Stored data entries
● ● ● ● ●
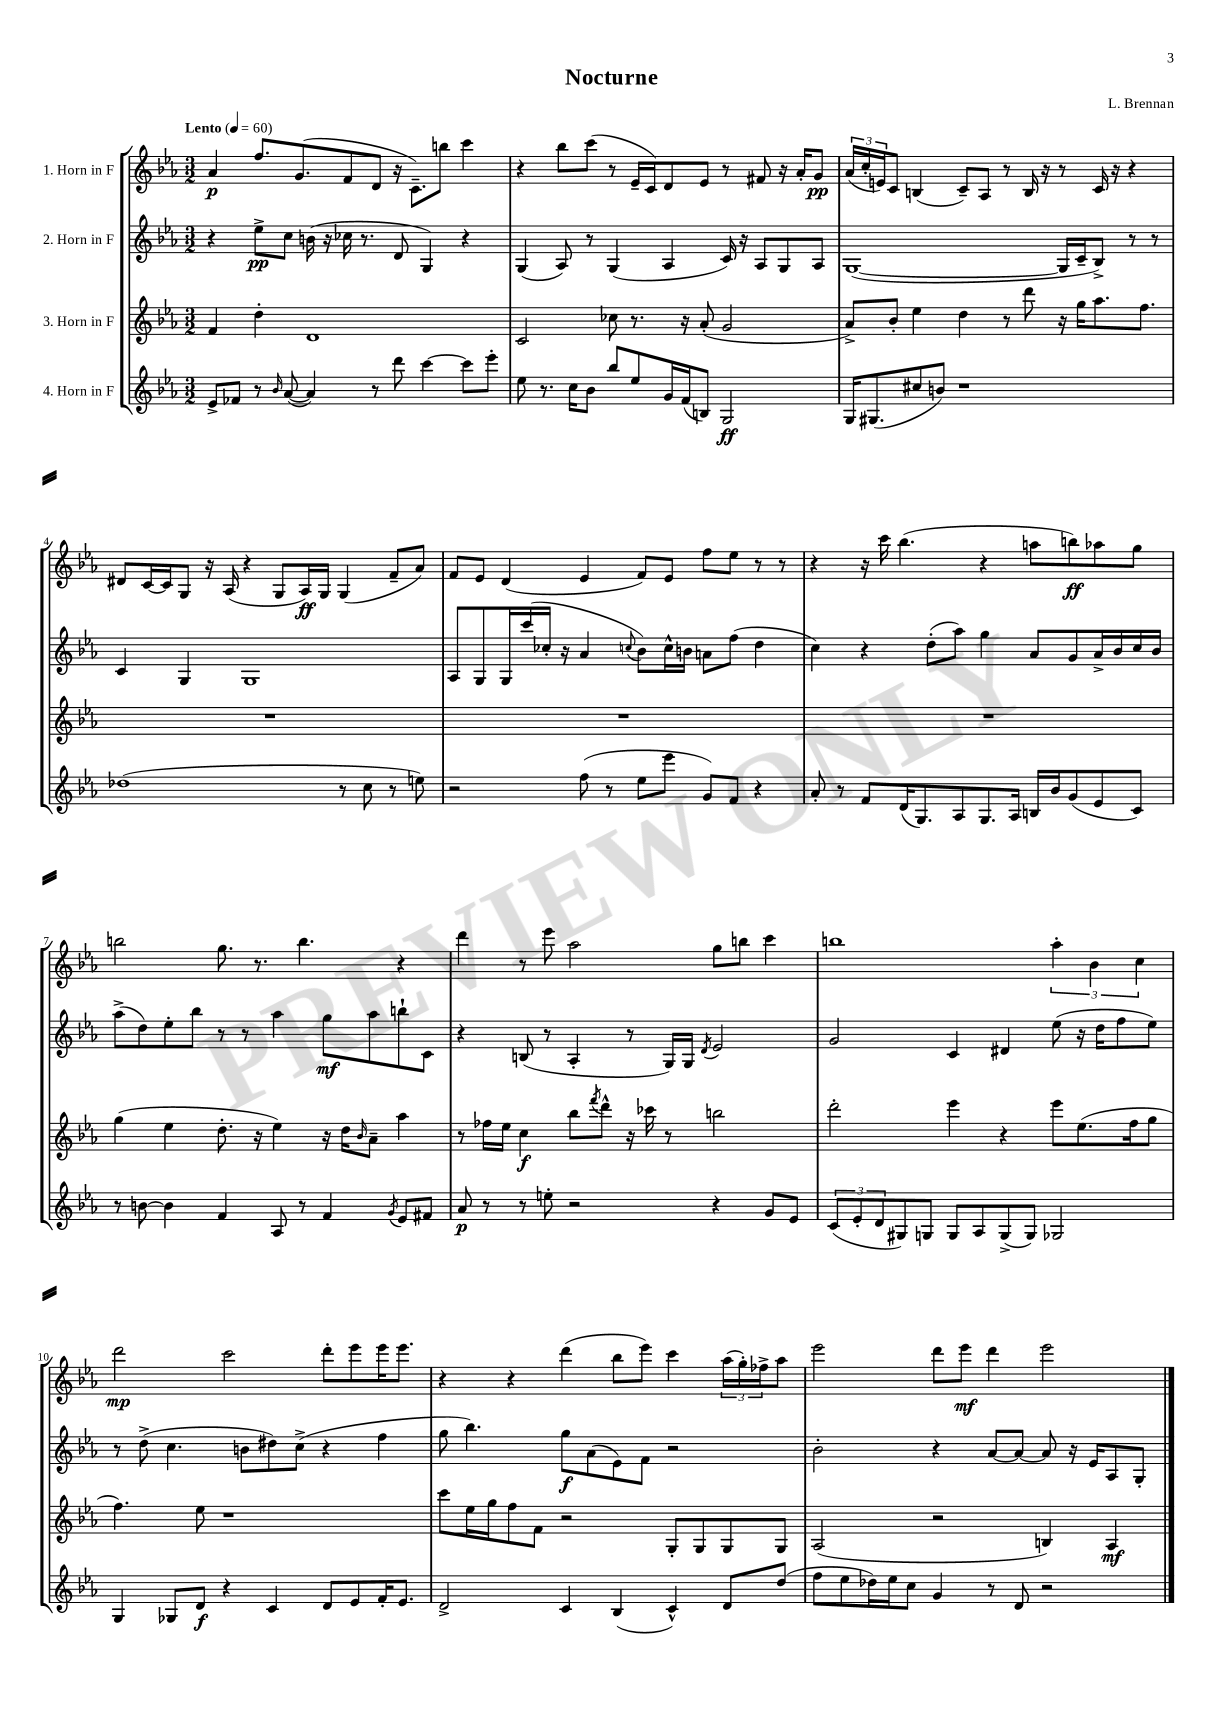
\header { title = "Nocturne" composer = "L. Brennan" }
<<
\new StaffGroup <<
\new Staff = "s0" \with { instrumentName = "1. Horn in F" } {
    \clef treble \key ees \major \numericTimeSignature \time 3/2 \tempo "Lento" 4 = 60
    aes'4\p f''8. g'8.( f'8 d'8 r16 c'8.--) b''8 c'''4 |
    r4 bes''8 c'''8( r8 ees'16-- c'16) d'8 ees'8 r8 fis'8 r16 aes'16-. g'8\pp |
    \tuplet 3/2 { aes'16( c''16-. e'16) } c'8 b4( c'8--) aes8 r8 b16 r16 r8 c'16 r16 r4 |
    dis'8 c'16~ c'16 g8 r16 aes16( r4 g8 aes16\ff) g16 g4( f'8-- aes'8) |
    f'8 ees'8 d'4( ees'4 f'8) ees'8 f''8 ees''8 r8 r8 |
    r4 r16 c'''16 bes''4.( r4 a''8 b''8\ff) aes''8 g''8 |
    b''2 g''8. r8. b''4. r4 |
    d'''4 r8 ees'''8 aes''2 g''8 b''8 c'''4 |
    b''1 \tuplet 3/2 { aes''4-. bes'4 c''4 } |
    d'''2\mp c'''2 d'''8-. ees'''8 ees'''16 ees'''8. |
    r4 r4 d'''4( bes''8 ees'''8) c'''4 \tuplet 3/2 { aes''16( g''16-.) fes''16-> } aes''8 |
    ees'''2 d'''8 ees'''8\mf d'''4 ees'''2 \bar "|." |
}
\new Staff = "s1" \with { instrumentName = "2. Horn in F" } {
    \clef treble \key ees \major \numericTimeSignature \time 3/2
    r4 ees''8->\pp c''8 b'16( r16 ces''16 r8. d'8 g4) r4 |
    g4( aes8) r8 g4( aes4 c'16) r16 aes8 g8 aes8 |
    g1~( g16 c'16-- bes8->) r8 r8 |
    c'4 g4 g1 |
    aes8 g8 g16 c'''16( ces''16-. r16 aes'4 \appoggiatura { c''8 } bes'8) c''16-^ b'16 a'8 f''8( d''4 |
    c''4) r4 d''8-.( aes''8) g''4 aes'8 g'8 aes'16-> bes'16 c''16 bes'16 |
    aes''8->( d''8) ees''8-. bes''8 r8 r8 aes''4 g''8\mf aes''8 b''8-! c'8 |
    r4 b8( r8 aes4-. r8 g16) g16 \acciaccatura { d'8 } ees'2 |
    g'2 c'4 dis'4 ees''8( r16 d''16 f''8 ees''8) |
    r8 d''8->( c''4. b'8 dis''8) c''8->( r4 f''4 |
    g''8 bes''4.) g''8\f aes'8( ees'8) f'8 r2 |
    bes'2-. r4 aes'8~ aes'8~ aes'8 r16 ees'16 aes8 g8-. \bar "|." |
}
\new Staff = "s2" \with { instrumentName = "3. Horn in F" } {
    \clef treble \key ees \major \numericTimeSignature \time 3/2
    f'4 d''4-. d'1 |
    c'2 ces''8 r8. r16 aes'8-.( g'2 |
    aes'8->) bes'8-. ees''4 d''4 r8 d'''8 r16 g''16 aes''8. f''8. |
    R1. |
    R1. |
    R1. |
    g''4( ees''4 d''8.-. r16 ees''4) r16 d''16 \grace { bes'16 } aes'8-- aes''4 |
    r8 fes''16 ees''16 c''4\f bes''8 \acciaccatura { f'''8 } d'''8-^ r16 ces'''16 r8 b''2 |
    d'''2-. ees'''4 r4 ees'''8 ees''8.( f''16 g''8 |
    f''4.) ees''8 r1 |
    c'''8 ees''16 g''16 f''8 f'8 r2 g8-. g8 g8 g8 |
    aes2( r2 b4) aes4\mf \bar "|." |
}
\new Staff = "s3" \with { instrumentName = "4. Horn in F" } {
    \clef treble \key ees \major \numericTimeSignature \time 3/2
    ees'8-> fes'8 r8 \grace { bes'16 } aes'8~( aes'4) r8 d'''8 c'''4~ c'''8 ees'''8-. |
    ees''8 r8. c''16 bes'8 bes''8 ees''8 g'16 f'16( b8) g2\ff |
    g16 gis8.( cis''8 b'8) r1 |
    des''1( r8 c''8 r8 e''8) |
    r2 f''8( r8 ees''8 ees'''8 g'8) f'8 r4 |
    aes'8-. r8 f'8 d'16( g8.) aes8 g8. aes16 b16 bes'16 g'8( ees'8 c'8) |
    r8 b'8~ b'4 f'4 aes8 r8 f'4 \acciaccatura { g'8 } ees'8 fis'8 |
    aes'8\p r8 r8 e''8-. r2 r4 g'8 ees'8 |
    \tuplet 3/2 { c'8( ees'8-. d'8 } gis8) g8 g8 aes8 g8->( g8) ges2 |
    g4 ges8 d'8\f r4 c'4 d'8 ees'8 f'16-. ees'8. |
    d'2-> c'4 bes4( c'4-^) d'8 d''8( |
    f''8 ees''8 des''16) ees''16 c''8 g'4 r8 d'8 r2 \bar "|." |
}
>>
>>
● ● ● ● ●
◆ **WHAT NEEDS TO BE DONE**: Rewrite everything from the start of the records down to the line containing "d'''4 r8 ees'''8 aes''2 g''8 b''8 c'''4 |", changing "Lento" to "Adagio" and keeping all else as it stands. Leave the pictures out.

◆ **SOLUTION**:
\header { title = "Nocturne" composer = "L. Brennan" }
<<
\new StaffGroup <<
\new Staff = "s0" \with { instrumentName = "1. Horn in F" } {
    \clef treble \key ees \major \numericTimeSignature \time 3/2 \tempo "Adagio" 4 = 60
    aes'4\p f''8. g'8.( f'8 d'8 r16 c'8.--) b''8 c'''4 |
    r4 bes''8 c'''8( r8 ees'16-- c'16) d'8 ees'8 r8 fis'8 r16 aes'16-. g'8\pp |
    \tuplet 3/2 { aes'16( c''16-. e'16) } c'8 b4( c'8--) aes8 r8 b16 r16 r8 c'16 r16 r4 |
    dis'8 c'16~ c'16 g8 r16 aes16( r4 g8 aes16\ff) g16 g4( f'8-- aes'8) |
    f'8 ees'8 d'4( ees'4 f'8) ees'8 f''8 ees''8 r8 r8 |
    r4 r16 c'''16 bes''4.( r4 a''8 b''8\ff) aes''8 g''8 |
    b''2 g''8. r8. b''4. r4 |
    d'''4 r8 ees'''8 aes''2 g''8 b''8 c'''4 |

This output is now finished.